• _WORK REQUEST_: Please write out the records below word for word, covering the stretch from their start through the line containing "Question: Can you confirm if black", both ends included. Leave the pictures out of your answer.

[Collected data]

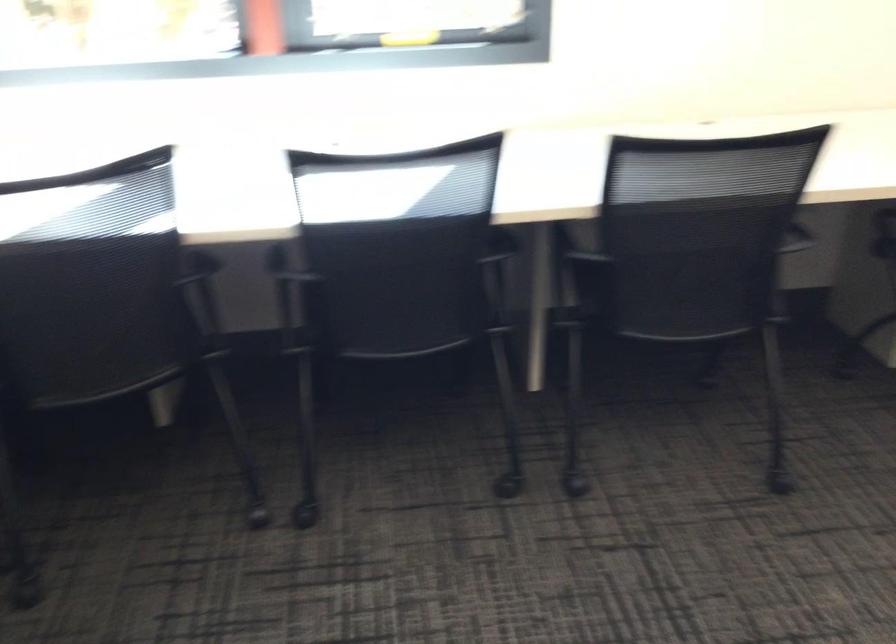
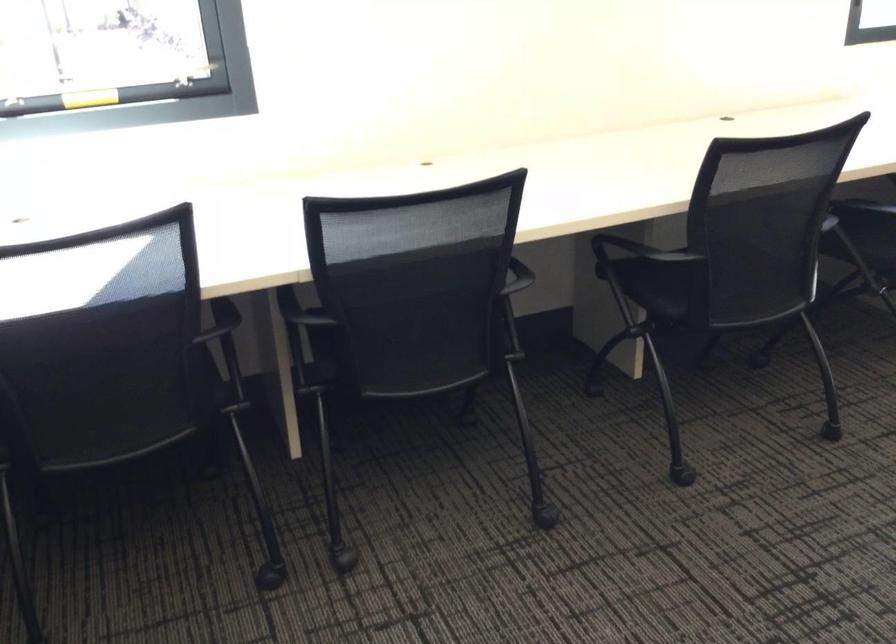
Question: The camera is either moving clockwise (left) or counter-clockwise (right) around the object. The first image is from the beginning of the video and the second image is from the end. Is the camera moving left or right when shooting the video?

Choices:
 (A) Left
 (B) Right

Answer: (A)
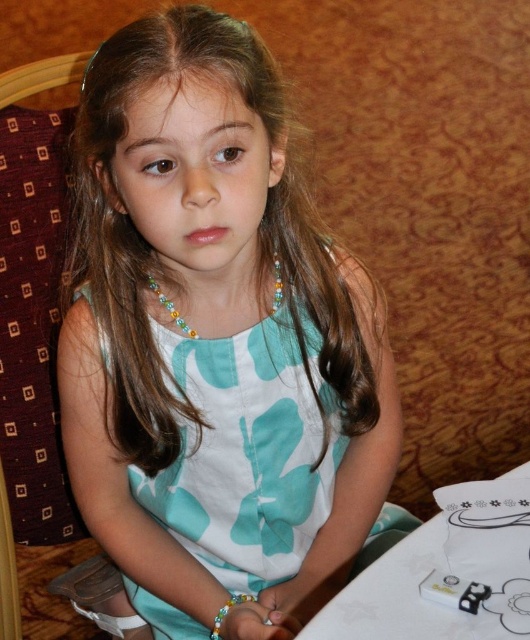
Question: Which object is the closest to the matte teal dress at center?

Choices:
 (A) white paper at lower right
 (B) multicolored beaded necklace at center
 (C) multicolored beaded bracelet at lower center

Answer: (B)

Question: Which point is closer to the camera?

Choices:
 (A) multicolored beaded necklace at center
 (B) matte teal dress at center
 (C) white paper at lower right

Answer: (B)

Question: Observing the image, what is the correct spatial positioning of matte teal dress at center in reference to multicolored beaded necklace at center?

Choices:
 (A) left
 (B) right

Answer: (A)

Question: Is matte teal dress at center above white paper at lower right?

Choices:
 (A) yes
 (B) no

Answer: (A)

Question: Is matte teal dress at center smaller than white paper at lower right?

Choices:
 (A) no
 (B) yes

Answer: (A)

Question: Which is nearer to the multicolored beaded necklace at center?

Choices:
 (A) matte teal dress at center
 (B) white paper at lower right

Answer: (A)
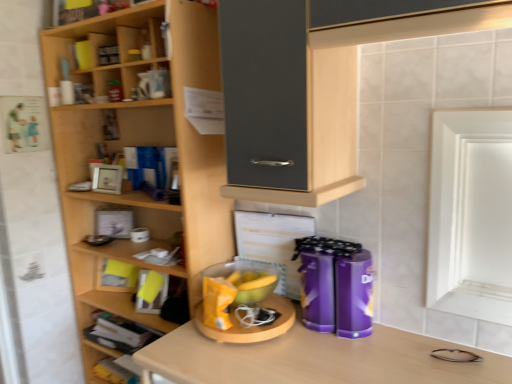
In order to click on free space underneath purple glossy canisters at center, placed as the second appliance when sorted from left to right (from a real-world perspective) in this screenshot , I will do 331,338.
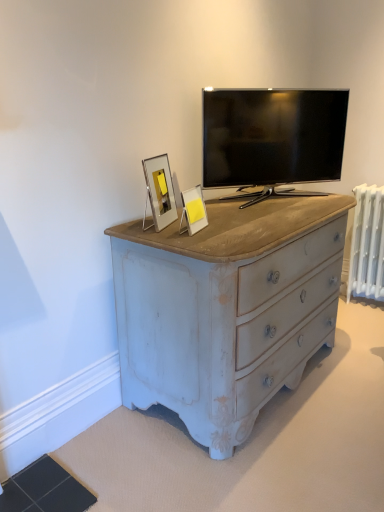
Question: Does black glossy tv at upper center have a lesser width compared to white painted metal radiator at right?

Choices:
 (A) no
 (B) yes

Answer: (A)

Question: Can you confirm if black glossy tv at upper center is taller than white painted metal radiator at right?

Choices:
 (A) no
 (B) yes

Answer: (A)

Question: Is black glossy tv at upper center positioned with its back to white painted metal radiator at right?

Choices:
 (A) yes
 (B) no

Answer: (B)

Question: From a real-world perspective, is black glossy tv at upper center below white painted metal radiator at right?

Choices:
 (A) yes
 (B) no

Answer: (B)

Question: Considering the relative sizes of black glossy tv at upper center and white painted metal radiator at right in the image provided, is black glossy tv at upper center smaller than white painted metal radiator at right?

Choices:
 (A) yes
 (B) no

Answer: (B)

Question: Can we say black glossy tv at upper center lies outside white painted metal radiator at right?

Choices:
 (A) no
 (B) yes

Answer: (B)

Question: From a real-world perspective, is white painted metal radiator at right positioned under matte white picture frame at center, which appears as the second picture frame when viewed from the left, based on gravity?

Choices:
 (A) no
 (B) yes

Answer: (B)

Question: Is matte white picture frame at center, which appears as the second picture frame when viewed from the left, inside white painted metal radiator at right?

Choices:
 (A) yes
 (B) no

Answer: (B)

Question: Considering the relative sizes of white painted metal radiator at right and matte white picture frame at center, which appears as the second picture frame when viewed from the left, in the image provided, is white painted metal radiator at right thinner than matte white picture frame at center, which appears as the second picture frame when viewed from the left,?

Choices:
 (A) yes
 (B) no

Answer: (B)

Question: Is white painted metal radiator at right not within matte white picture frame at center, the first picture frame when ordered from right to left?

Choices:
 (A) no
 (B) yes

Answer: (B)

Question: Considering the relative sizes of white painted metal radiator at right and matte white picture frame at center, the first picture frame when ordered from right to left, in the image provided, is white painted metal radiator at right taller than matte white picture frame at center, the first picture frame when ordered from right to left,?

Choices:
 (A) no
 (B) yes

Answer: (B)

Question: Can you confirm if white painted metal radiator at right is smaller than matte white picture frame at center, which appears as the second picture frame when viewed from the left?

Choices:
 (A) yes
 (B) no

Answer: (B)

Question: Can you confirm if matte white picture frame at center, the first picture frame when ordered from right to left, is smaller than white painted metal radiator at right?

Choices:
 (A) yes
 (B) no

Answer: (A)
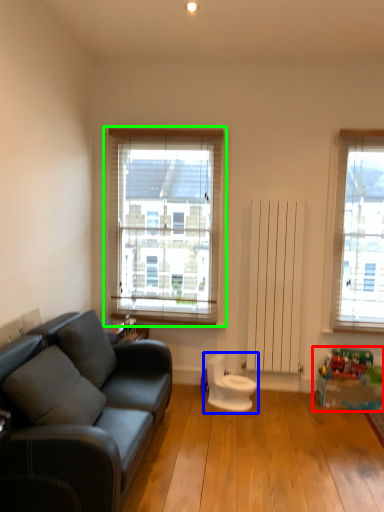
Question: Based on their relative distances, which object is nearer to toy (highlighted by a red box)? Choose from swivel chair (highlighted by a blue box) and window (highlighted by a green box).

Choices:
 (A) swivel chair
 (B) window

Answer: (A)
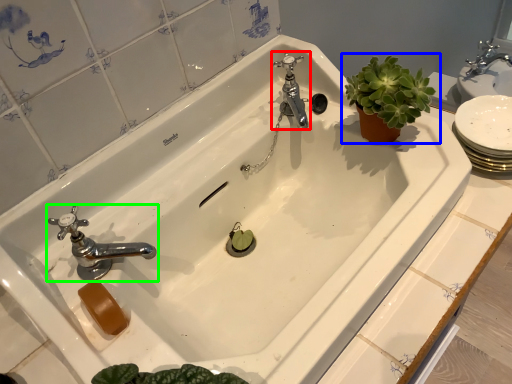
Question: Considering the real-world distances, which object is closest to tap (highlighted by a red box)? houseplant (highlighted by a blue box) or tap (highlighted by a green box).

Choices:
 (A) houseplant
 (B) tap

Answer: (A)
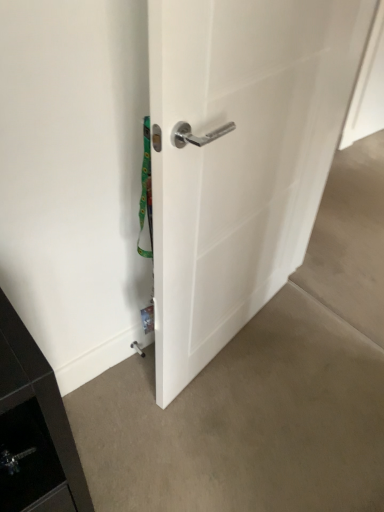
Identify the location of light brown carpet at lower center, which is the first concrete in bottom-to-top order. Image resolution: width=384 pixels, height=512 pixels. (243, 422).

Locate an element on the screen. white glossy door handle at center is located at coordinates (238, 158).

From a real-world perspective, is white glossy door handle at center positioned above or below smooth concrete floor at lower right, the 2th concrete ordered from the bottom?

Clearly, from a real-world perspective, white glossy door handle at center is above smooth concrete floor at lower right, the 2th concrete ordered from the bottom.

Based on the photo, can you confirm if white glossy door handle at center is wider than smooth concrete floor at lower right, the 2th concrete ordered from the bottom?

No, white glossy door handle at center is not wider than smooth concrete floor at lower right, the 2th concrete ordered from the bottom.

Is white glossy door handle at center positioned with its back to smooth concrete floor at lower right, the 1th concrete in the top-to-bottom sequence?

No, white glossy door handle at center is not facing the opposite direction of smooth concrete floor at lower right, the 1th concrete in the top-to-bottom sequence.

Is white glossy door handle at center in contact with smooth concrete floor at lower right, the 2th concrete ordered from the bottom?

white glossy door handle at center is not next to smooth concrete floor at lower right, the 2th concrete ordered from the bottom, and they're not touching.

From the image's perspective, between smooth concrete floor at lower right, the 1th concrete in the top-to-bottom sequence, and light brown carpet at lower center, which is the first concrete in bottom-to-top order, which one is located above?

From the image's view, smooth concrete floor at lower right, the 1th concrete in the top-to-bottom sequence, is above.

In the scene shown: Which object is further away from the camera taking this photo, smooth concrete floor at lower right, the 2th concrete ordered from the bottom, or light brown carpet at lower center, which is the first concrete in bottom-to-top order?

smooth concrete floor at lower right, the 2th concrete ordered from the bottom, is more distant.

From a real-world perspective, does smooth concrete floor at lower right, the 2th concrete ordered from the bottom, sit lower than light brown carpet at lower center, which appears as the 2th concrete when viewed from the top?

No, from a real-world perspective, smooth concrete floor at lower right, the 2th concrete ordered from the bottom, is not under light brown carpet at lower center, which appears as the 2th concrete when viewed from the top.

From a real-world perspective, is light brown carpet at lower center, which is the first concrete in bottom-to-top order, located beneath white glossy door handle at center?

Yes, from a real-world perspective, light brown carpet at lower center, which is the first concrete in bottom-to-top order, is beneath white glossy door handle at center.

Considering the points (320, 493) and (310, 86), which point is behind, point (320, 493) or point (310, 86)?

The point (320, 493) is farther.

This screenshot has height=512, width=384. I want to click on door above the light brown carpet at lower center, which appears as the 2th concrete when viewed from the top (from a real-world perspective), so click(238, 158).

Is light brown carpet at lower center, which appears as the 2th concrete when viewed from the top, taller or shorter than white glossy door handle at center?

Considering their sizes, light brown carpet at lower center, which appears as the 2th concrete when viewed from the top, has less height than white glossy door handle at center.

You are a GUI agent. You are given a task and a screenshot of the screen. Output one action in this format:
    pyautogui.click(x=<x>, y=<y>)
    Task: Click on the door that appears above the light brown carpet at lower center, which appears as the 2th concrete when viewed from the top (from the image's perspective)
    The width and height of the screenshot is (384, 512).
    Given the screenshot: What is the action you would take?
    pyautogui.click(x=238, y=158)

From a real-world perspective, who is located lower, white glossy door handle at center or light brown carpet at lower center, which is the first concrete in bottom-to-top order?

From a 3D spatial view, light brown carpet at lower center, which is the first concrete in bottom-to-top order, is below.

Does point (183, 150) appear closer or farther from the camera than point (225, 424)?

Point (183, 150).

Could you tell me if white glossy door handle at center is facing light brown carpet at lower center, which is the first concrete in bottom-to-top order?

Yes, white glossy door handle at center faces towards light brown carpet at lower center, which is the first concrete in bottom-to-top order.

In the scene shown: Who is bigger, light brown carpet at lower center, which is the first concrete in bottom-to-top order, or smooth concrete floor at lower right, the 1th concrete in the top-to-bottom sequence?

smooth concrete floor at lower right, the 1th concrete in the top-to-bottom sequence.

Is light brown carpet at lower center, which is the first concrete in bottom-to-top order, next to smooth concrete floor at lower right, the 2th concrete ordered from the bottom?

No, light brown carpet at lower center, which is the first concrete in bottom-to-top order, is not in contact with smooth concrete floor at lower right, the 2th concrete ordered from the bottom.

The height and width of the screenshot is (512, 384). I want to click on concrete located in front of the smooth concrete floor at lower right, the 1th concrete in the top-to-bottom sequence, so click(x=243, y=422).

How distant is light brown carpet at lower center, which is the first concrete in bottom-to-top order, from smooth concrete floor at lower right, the 1th concrete in the top-to-bottom sequence?

light brown carpet at lower center, which is the first concrete in bottom-to-top order, and smooth concrete floor at lower right, the 1th concrete in the top-to-bottom sequence, are 27.02 inches apart from each other.

Is smooth concrete floor at lower right, the 1th concrete in the top-to-bottom sequence, looking in the opposite direction of white glossy door handle at center?

No.

From the white glossy door handle at center, count 2nd concretes backward and point to it. Please provide its 2D coordinates.

[(350, 240)]

From a real-world perspective, which is physically below, smooth concrete floor at lower right, the 2th concrete ordered from the bottom, or white glossy door handle at center?

smooth concrete floor at lower right, the 2th concrete ordered from the bottom, is physically lower.

Is point (379, 259) positioned in front of point (314, 38)?

No, (379, 259) is further to viewer.

The height and width of the screenshot is (512, 384). I want to click on door below the smooth concrete floor at lower right, the 1th concrete in the top-to-bottom sequence (from the image's perspective), so click(238, 158).

Where is `concrete above the light brown carpet at lower center, which is the first concrete in bottom-to-top order (from a real-world perspective)`? The height and width of the screenshot is (512, 384). concrete above the light brown carpet at lower center, which is the first concrete in bottom-to-top order (from a real-world perspective) is located at coordinates (350, 240).

Estimate the real-world distances between objects in this image. Which object is closer to white glossy door handle at center, smooth concrete floor at lower right, the 1th concrete in the top-to-bottom sequence, or light brown carpet at lower center, which appears as the 2th concrete when viewed from the top?

Among the two, light brown carpet at lower center, which appears as the 2th concrete when viewed from the top, is located nearer to white glossy door handle at center.

Considering their positions, is light brown carpet at lower center, which appears as the 2th concrete when viewed from the top, positioned closer to white glossy door handle at center than smooth concrete floor at lower right, the 1th concrete in the top-to-bottom sequence?

light brown carpet at lower center, which appears as the 2th concrete when viewed from the top, lies closer to white glossy door handle at center than the other object.

Considering their positions, is light brown carpet at lower center, which is the first concrete in bottom-to-top order, positioned closer to smooth concrete floor at lower right, the 1th concrete in the top-to-bottom sequence, than white glossy door handle at center?

The object closer to smooth concrete floor at lower right, the 1th concrete in the top-to-bottom sequence, is light brown carpet at lower center, which is the first concrete in bottom-to-top order.

Based on their spatial positions, is white glossy door handle at center or light brown carpet at lower center, which appears as the 2th concrete when viewed from the top, further from smooth concrete floor at lower right, the 1th concrete in the top-to-bottom sequence?

white glossy door handle at center lies further to smooth concrete floor at lower right, the 1th concrete in the top-to-bottom sequence, than the other object.

Considering their positions, is white glossy door handle at center positioned further to light brown carpet at lower center, which appears as the 2th concrete when viewed from the top, than smooth concrete floor at lower right, the 2th concrete ordered from the bottom?

smooth concrete floor at lower right, the 2th concrete ordered from the bottom.

Looking at the image, which one is located closer to light brown carpet at lower center, which appears as the 2th concrete when viewed from the top, smooth concrete floor at lower right, the 1th concrete in the top-to-bottom sequence, or white glossy door handle at center?

white glossy door handle at center.

Identify the location of door between smooth concrete floor at lower right, the 2th concrete ordered from the bottom, and light brown carpet at lower center, which is the first concrete in bottom-to-top order, vertically. This screenshot has width=384, height=512. (238, 158).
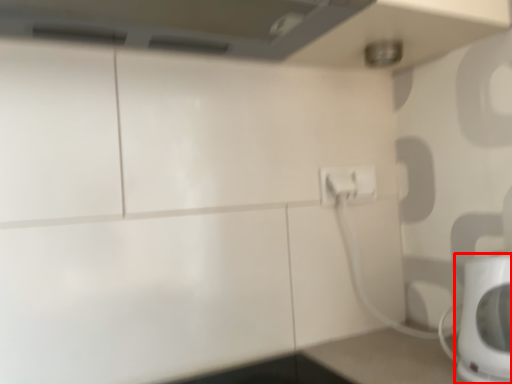
Question: Observing the image, what is the correct spatial positioning of home appliance (annotated by the red box) in reference to electric outlet?

Choices:
 (A) left
 (B) right

Answer: (B)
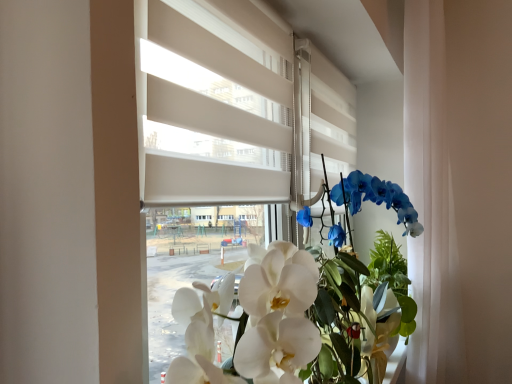
Question: Considering the relative sizes of white glossy orchid at center and white matte blinds at center in the image provided, is white glossy orchid at center shorter than white matte blinds at center?

Choices:
 (A) yes
 (B) no

Answer: (A)

Question: Is white glossy orchid at center to the right of white matte blinds at center from the viewer's perspective?

Choices:
 (A) yes
 (B) no

Answer: (A)

Question: From a real-world perspective, does white glossy orchid at center sit lower than white matte blinds at center?

Choices:
 (A) yes
 (B) no

Answer: (A)

Question: From the image's perspective, would you say white glossy orchid at center is shown under white matte blinds at center?

Choices:
 (A) no
 (B) yes

Answer: (B)

Question: From the image's perspective, would you say white glossy orchid at center is positioned over white matte blinds at center?

Choices:
 (A) no
 (B) yes

Answer: (A)

Question: Looking at their shapes, would you say white matte blinds at center is wider or thinner than white sheer curtain at right?

Choices:
 (A) thin
 (B) wide

Answer: (A)

Question: From the image's perspective, relative to white sheer curtain at right, is white matte blinds at center above or below?

Choices:
 (A) below
 (B) above

Answer: (B)

Question: From their relative heights in the image, would you say white matte blinds at center is taller or shorter than white sheer curtain at right?

Choices:
 (A) short
 (B) tall

Answer: (A)

Question: Is point (148, 185) closer or farther from the camera than point (442, 39)?

Choices:
 (A) farther
 (B) closer

Answer: (B)

Question: Is white glossy orchid at center wider or thinner than white sheer curtain at right?

Choices:
 (A) wide
 (B) thin

Answer: (A)

Question: Is white glossy orchid at center taller or shorter than white sheer curtain at right?

Choices:
 (A) short
 (B) tall

Answer: (A)

Question: Looking at the image, does white glossy orchid at center seem bigger or smaller compared to white sheer curtain at right?

Choices:
 (A) big
 (B) small

Answer: (B)

Question: From a real-world perspective, is white glossy orchid at center positioned above or below white sheer curtain at right?

Choices:
 (A) below
 (B) above

Answer: (A)

Question: From the image's perspective, is white sheer curtain at right located above or below white matte blinds at center?

Choices:
 (A) below
 (B) above

Answer: (A)

Question: From a real-world perspective, is white sheer curtain at right physically located above or below white matte blinds at center?

Choices:
 (A) above
 (B) below

Answer: (B)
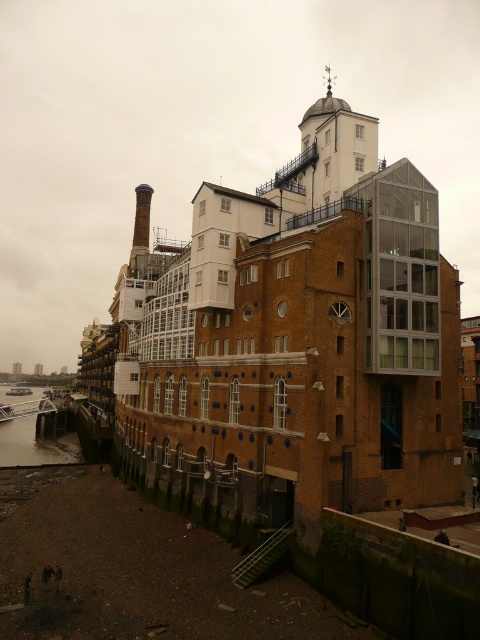
From the picture: You are standing at the point marked as point (35, 444) in the image. What is the nearest object to you in the scene?

The nearest object to you at point (35, 444) is the greenish water at lower left, as the coordinates directly correspond to that location.

You are standing at the point marked as point (297, 339) in the image. What is the nearest object to you?

The nearest object to you is the brown brick building at center located at point (297, 339).

You are standing at the waterfront and looking at the building. There are two points marked on the building facade. The first point is at coordinates point (311, 289) and the second is at point (78, 458). Which of these two points is closer to you?

Point (311, 289) is in front of point (78, 458), so the first point is closer to you.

• _ANSWER TO THIS TASK_:
Question: The camera is either moving clockwise (left) or counter-clockwise (right) around the object. The first image is from the beginning of the video and the second image is from the end. Is the camera moving left or right when shooting the video?

Choices:
 (A) Left
 (B) Right

Answer: (A)
Question: Which object is the closest to the matte teal dress at center?

Choices:
 (A) white paper at lower right
 (B) multicolored beaded necklace at center
 (C) multicolored beaded bracelet at lower center

Answer: (B)

Question: Which point is closer to the camera?

Choices:
 (A) multicolored beaded necklace at center
 (B) matte teal dress at center
 (C) white paper at lower right

Answer: (B)

Question: Observing the image, what is the correct spatial positioning of matte teal dress at center in reference to multicolored beaded necklace at center?

Choices:
 (A) left
 (B) right

Answer: (A)

Question: Is matte teal dress at center above white paper at lower right?

Choices:
 (A) yes
 (B) no

Answer: (A)

Question: Is matte teal dress at center smaller than white paper at lower right?

Choices:
 (A) no
 (B) yes

Answer: (A)

Question: Which is nearer to the multicolored beaded necklace at center?

Choices:
 (A) matte teal dress at center
 (B) white paper at lower right

Answer: (A)
In order to click on free space underneath purple glossy canisters at center, placed as the second appliance when sorted from left to right (from a real-world perspective) in this screenshot , I will do 331,338.
Question: Does black glossy tv at upper center have a lesser width compared to white painted metal radiator at right?

Choices:
 (A) no
 (B) yes

Answer: (A)

Question: Can you confirm if black glossy tv at upper center is taller than white painted metal radiator at right?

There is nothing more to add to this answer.